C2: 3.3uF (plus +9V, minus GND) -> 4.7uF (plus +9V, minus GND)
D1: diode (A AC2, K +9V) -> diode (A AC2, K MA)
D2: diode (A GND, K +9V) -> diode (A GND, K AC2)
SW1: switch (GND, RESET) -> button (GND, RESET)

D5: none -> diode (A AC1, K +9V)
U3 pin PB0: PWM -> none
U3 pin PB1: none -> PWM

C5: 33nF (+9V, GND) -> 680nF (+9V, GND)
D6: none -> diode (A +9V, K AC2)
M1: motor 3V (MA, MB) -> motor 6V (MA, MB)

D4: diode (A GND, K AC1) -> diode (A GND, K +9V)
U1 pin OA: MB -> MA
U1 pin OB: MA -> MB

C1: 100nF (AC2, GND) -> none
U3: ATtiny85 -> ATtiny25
* * *
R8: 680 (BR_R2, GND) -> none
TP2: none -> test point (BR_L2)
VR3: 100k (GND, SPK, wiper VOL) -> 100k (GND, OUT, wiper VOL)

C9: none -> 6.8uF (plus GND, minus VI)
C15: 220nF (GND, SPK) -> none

§ **Your task**: Taking the records above, retype every line from the one with "D1: diode (A" down to the one with "D6: none -> diode (A +9V, K AC2)", exactly and with nothing else.

§ **Reply to the task**:
D1: diode (A AC2, K +9V) -> diode (A AC2, K MA)
D2: diode (A GND, K +9V) -> diode (A GND, K AC2)
SW1: switch (GND, RESET) -> button (GND, RESET)

D5: none -> diode (A AC1, K +9V)
U3 pin PB0: PWM -> none
U3 pin PB1: none -> PWM

C5: 33nF (+9V, GND) -> 680nF (+9V, GND)
D6: none -> diode (A +9V, K AC2)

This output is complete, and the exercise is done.